_Your instructions_: Here is the task for the records below: repeat exactly the lines from the one with "dimefen (green) 622, 81" to the one with "tapotozex (black) 344, 641", both included, and nothing else.

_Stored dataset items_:
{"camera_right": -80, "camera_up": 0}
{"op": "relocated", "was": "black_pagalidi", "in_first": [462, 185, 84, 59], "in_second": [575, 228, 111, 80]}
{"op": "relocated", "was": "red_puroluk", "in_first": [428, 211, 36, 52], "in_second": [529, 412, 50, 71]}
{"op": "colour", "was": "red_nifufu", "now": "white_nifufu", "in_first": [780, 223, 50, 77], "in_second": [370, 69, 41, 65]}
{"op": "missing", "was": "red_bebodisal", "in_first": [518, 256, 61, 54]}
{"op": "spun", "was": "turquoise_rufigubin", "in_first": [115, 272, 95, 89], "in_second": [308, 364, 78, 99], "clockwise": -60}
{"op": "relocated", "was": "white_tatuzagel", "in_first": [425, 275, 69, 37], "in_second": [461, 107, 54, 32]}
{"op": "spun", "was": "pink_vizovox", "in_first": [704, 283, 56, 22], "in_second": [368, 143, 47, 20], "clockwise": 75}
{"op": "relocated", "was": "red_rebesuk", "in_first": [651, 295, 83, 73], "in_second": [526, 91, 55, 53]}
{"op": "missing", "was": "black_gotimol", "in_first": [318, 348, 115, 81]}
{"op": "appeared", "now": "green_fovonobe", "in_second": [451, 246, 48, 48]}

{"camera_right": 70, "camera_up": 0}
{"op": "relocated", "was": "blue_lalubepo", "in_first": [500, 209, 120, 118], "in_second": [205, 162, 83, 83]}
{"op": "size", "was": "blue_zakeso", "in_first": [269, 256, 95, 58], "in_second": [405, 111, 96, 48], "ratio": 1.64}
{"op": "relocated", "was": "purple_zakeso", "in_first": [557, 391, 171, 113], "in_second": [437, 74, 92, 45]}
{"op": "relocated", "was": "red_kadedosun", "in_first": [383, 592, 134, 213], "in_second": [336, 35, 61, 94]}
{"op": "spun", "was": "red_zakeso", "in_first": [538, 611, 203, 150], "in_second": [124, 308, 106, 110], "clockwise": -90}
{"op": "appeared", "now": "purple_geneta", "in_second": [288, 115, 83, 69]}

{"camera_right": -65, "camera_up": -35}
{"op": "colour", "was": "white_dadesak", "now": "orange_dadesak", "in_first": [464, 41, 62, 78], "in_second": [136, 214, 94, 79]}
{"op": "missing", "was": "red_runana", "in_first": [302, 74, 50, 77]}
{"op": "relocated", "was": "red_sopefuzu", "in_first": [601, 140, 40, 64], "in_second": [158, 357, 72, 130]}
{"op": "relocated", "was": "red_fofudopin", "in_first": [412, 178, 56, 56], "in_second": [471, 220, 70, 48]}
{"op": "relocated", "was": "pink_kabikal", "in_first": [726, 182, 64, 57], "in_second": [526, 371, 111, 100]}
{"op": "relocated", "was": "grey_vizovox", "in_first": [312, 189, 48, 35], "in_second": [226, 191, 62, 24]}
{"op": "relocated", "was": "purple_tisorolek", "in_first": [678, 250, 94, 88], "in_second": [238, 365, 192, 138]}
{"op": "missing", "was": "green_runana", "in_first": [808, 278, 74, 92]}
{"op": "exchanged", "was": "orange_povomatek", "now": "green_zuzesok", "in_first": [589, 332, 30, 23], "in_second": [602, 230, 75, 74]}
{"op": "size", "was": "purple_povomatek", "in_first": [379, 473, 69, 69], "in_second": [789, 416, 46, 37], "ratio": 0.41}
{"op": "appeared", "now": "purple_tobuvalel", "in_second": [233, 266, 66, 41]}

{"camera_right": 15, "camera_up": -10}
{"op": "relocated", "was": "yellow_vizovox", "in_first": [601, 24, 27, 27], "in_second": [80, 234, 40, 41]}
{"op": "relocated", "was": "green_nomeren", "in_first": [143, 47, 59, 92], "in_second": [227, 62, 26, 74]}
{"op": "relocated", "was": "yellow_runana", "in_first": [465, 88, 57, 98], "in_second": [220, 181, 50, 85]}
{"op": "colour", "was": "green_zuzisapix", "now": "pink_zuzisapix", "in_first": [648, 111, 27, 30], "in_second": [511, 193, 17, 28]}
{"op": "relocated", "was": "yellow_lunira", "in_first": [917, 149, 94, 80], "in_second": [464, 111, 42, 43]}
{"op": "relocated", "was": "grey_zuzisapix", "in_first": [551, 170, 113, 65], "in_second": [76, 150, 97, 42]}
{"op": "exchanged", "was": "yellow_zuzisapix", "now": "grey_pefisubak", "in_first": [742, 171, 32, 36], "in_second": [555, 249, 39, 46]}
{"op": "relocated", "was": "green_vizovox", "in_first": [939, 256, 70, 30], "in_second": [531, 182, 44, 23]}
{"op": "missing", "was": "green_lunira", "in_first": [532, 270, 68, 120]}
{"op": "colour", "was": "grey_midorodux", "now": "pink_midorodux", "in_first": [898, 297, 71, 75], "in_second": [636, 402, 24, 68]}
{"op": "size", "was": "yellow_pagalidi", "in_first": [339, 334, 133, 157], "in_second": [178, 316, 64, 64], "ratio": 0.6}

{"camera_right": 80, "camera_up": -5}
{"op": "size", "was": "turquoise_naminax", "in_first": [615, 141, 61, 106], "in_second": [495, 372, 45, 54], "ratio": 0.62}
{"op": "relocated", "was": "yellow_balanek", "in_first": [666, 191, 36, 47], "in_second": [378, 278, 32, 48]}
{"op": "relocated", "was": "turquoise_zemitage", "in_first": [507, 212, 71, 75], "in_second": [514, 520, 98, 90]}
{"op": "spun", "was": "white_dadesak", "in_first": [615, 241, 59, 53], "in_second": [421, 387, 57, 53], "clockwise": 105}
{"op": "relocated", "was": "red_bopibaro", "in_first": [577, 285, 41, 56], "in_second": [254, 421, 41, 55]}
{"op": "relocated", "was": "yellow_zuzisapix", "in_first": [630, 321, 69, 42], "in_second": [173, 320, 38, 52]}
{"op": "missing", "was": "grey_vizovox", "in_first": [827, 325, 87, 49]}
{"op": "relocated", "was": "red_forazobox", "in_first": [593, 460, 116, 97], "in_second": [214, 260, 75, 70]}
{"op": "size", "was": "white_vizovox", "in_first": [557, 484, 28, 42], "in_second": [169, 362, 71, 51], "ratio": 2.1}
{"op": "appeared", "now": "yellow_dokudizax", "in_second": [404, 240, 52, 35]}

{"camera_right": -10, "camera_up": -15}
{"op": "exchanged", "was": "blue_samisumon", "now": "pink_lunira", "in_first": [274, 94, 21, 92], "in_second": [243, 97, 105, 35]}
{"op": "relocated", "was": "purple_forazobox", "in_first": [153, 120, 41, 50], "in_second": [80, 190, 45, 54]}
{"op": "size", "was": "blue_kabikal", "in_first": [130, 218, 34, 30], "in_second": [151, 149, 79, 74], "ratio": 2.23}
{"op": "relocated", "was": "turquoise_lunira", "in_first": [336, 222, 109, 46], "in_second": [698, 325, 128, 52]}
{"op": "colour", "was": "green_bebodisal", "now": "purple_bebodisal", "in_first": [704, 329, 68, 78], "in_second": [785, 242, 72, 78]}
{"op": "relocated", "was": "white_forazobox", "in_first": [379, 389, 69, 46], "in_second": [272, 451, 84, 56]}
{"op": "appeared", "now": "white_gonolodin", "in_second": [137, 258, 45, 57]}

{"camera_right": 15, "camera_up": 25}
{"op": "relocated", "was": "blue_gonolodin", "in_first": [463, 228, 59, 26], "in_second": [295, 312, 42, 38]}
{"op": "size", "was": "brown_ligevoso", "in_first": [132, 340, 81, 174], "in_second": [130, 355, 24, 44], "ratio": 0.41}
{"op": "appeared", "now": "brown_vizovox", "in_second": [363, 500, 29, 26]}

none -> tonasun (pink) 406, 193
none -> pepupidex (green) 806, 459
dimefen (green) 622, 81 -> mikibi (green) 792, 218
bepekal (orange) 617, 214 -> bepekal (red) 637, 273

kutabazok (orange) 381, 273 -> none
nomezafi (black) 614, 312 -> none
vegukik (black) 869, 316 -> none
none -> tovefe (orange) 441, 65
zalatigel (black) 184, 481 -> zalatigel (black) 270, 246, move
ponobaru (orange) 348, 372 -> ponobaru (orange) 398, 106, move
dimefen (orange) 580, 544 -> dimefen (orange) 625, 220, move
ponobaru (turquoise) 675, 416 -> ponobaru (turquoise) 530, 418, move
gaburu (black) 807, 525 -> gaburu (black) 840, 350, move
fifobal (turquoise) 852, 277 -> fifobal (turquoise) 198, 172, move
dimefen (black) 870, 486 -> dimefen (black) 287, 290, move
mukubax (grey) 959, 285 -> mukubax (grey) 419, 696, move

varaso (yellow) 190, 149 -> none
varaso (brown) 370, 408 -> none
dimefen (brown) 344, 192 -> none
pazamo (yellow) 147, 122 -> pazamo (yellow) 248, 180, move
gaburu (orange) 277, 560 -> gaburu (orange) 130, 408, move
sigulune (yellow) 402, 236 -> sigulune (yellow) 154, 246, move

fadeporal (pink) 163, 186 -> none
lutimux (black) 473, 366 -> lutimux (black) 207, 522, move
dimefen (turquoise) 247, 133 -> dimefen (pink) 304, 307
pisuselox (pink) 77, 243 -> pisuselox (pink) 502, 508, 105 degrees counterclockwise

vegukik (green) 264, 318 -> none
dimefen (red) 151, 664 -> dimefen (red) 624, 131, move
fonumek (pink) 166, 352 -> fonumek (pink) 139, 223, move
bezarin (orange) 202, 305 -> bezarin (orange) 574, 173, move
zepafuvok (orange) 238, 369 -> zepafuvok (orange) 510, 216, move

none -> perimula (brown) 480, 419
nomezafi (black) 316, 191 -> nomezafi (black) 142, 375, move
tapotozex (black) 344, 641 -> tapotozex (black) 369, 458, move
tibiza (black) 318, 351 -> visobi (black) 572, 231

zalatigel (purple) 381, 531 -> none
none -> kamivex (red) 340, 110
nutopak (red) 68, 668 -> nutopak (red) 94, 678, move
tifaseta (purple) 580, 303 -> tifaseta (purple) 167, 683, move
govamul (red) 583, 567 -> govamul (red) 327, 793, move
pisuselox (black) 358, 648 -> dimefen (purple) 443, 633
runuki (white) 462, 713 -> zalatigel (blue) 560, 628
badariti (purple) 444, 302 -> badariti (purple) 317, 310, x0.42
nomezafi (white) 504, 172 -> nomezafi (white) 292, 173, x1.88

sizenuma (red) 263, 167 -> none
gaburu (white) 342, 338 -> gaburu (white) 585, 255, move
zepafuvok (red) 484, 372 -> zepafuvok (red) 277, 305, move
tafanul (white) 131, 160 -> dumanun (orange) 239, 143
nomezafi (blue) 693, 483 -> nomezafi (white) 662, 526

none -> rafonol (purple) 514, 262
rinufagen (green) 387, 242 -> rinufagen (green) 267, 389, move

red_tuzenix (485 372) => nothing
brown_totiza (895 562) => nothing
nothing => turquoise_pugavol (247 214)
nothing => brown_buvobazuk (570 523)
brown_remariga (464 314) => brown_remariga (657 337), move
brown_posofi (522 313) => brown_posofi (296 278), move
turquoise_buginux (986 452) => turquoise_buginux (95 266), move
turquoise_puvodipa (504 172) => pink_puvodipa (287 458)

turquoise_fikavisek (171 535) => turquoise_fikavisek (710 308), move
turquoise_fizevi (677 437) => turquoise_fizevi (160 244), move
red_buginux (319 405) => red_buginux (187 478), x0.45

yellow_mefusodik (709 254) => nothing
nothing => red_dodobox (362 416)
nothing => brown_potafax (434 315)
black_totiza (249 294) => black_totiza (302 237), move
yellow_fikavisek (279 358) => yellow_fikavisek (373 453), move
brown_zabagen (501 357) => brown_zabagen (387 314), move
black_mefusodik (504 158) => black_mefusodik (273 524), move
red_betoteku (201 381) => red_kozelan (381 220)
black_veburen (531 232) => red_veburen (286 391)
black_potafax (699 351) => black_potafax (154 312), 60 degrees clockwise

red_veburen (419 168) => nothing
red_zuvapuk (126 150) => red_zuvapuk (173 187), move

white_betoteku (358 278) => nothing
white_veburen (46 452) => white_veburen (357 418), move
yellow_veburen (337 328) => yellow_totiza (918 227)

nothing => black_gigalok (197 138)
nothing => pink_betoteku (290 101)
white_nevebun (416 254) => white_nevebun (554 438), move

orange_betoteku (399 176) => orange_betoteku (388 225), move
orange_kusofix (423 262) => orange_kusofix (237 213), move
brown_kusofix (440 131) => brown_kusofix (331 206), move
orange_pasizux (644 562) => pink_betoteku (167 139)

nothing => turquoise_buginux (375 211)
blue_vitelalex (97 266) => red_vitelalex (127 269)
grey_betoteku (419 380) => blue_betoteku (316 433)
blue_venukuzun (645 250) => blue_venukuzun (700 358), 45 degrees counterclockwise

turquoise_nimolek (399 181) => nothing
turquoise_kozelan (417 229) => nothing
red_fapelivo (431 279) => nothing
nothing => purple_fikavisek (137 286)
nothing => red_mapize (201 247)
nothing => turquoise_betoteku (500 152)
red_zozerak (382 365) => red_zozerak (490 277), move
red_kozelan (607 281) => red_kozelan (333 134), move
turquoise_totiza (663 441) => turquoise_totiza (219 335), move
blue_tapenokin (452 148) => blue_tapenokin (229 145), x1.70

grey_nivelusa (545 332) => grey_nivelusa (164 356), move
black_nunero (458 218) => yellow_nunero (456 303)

_Answer to the exercise_:
dimefen (green) 622, 81 -> mikibi (green) 792, 218
bepekal (orange) 617, 214 -> bepekal (red) 637, 273

kutabazok (orange) 381, 273 -> none
nomezafi (black) 614, 312 -> none
vegukik (black) 869, 316 -> none
none -> tovefe (orange) 441, 65
zalatigel (black) 184, 481 -> zalatigel (black) 270, 246, move
ponobaru (orange) 348, 372 -> ponobaru (orange) 398, 106, move
dimefen (orange) 580, 544 -> dimefen (orange) 625, 220, move
ponobaru (turquoise) 675, 416 -> ponobaru (turquoise) 530, 418, move
gaburu (black) 807, 525 -> gaburu (black) 840, 350, move
fifobal (turquoise) 852, 277 -> fifobal (turquoise) 198, 172, move
dimefen (black) 870, 486 -> dimefen (black) 287, 290, move
mukubax (grey) 959, 285 -> mukubax (grey) 419, 696, move

varaso (yellow) 190, 149 -> none
varaso (brown) 370, 408 -> none
dimefen (brown) 344, 192 -> none
pazamo (yellow) 147, 122 -> pazamo (yellow) 248, 180, move
gaburu (orange) 277, 560 -> gaburu (orange) 130, 408, move
sigulune (yellow) 402, 236 -> sigulune (yellow) 154, 246, move

fadeporal (pink) 163, 186 -> none
lutimux (black) 473, 366 -> lutimux (black) 207, 522, move
dimefen (turquoise) 247, 133 -> dimefen (pink) 304, 307
pisuselox (pink) 77, 243 -> pisuselox (pink) 502, 508, 105 degrees counterclockwise

vegukik (green) 264, 318 -> none
dimefen (red) 151, 664 -> dimefen (red) 624, 131, move
fonumek (pink) 166, 352 -> fonumek (pink) 139, 223, move
bezarin (orange) 202, 305 -> bezarin (orange) 574, 173, move
zepafuvok (orange) 238, 369 -> zepafuvok (orange) 510, 216, move

none -> perimula (brown) 480, 419
nomezafi (black) 316, 191 -> nomezafi (black) 142, 375, move
tapotozex (black) 344, 641 -> tapotozex (black) 369, 458, move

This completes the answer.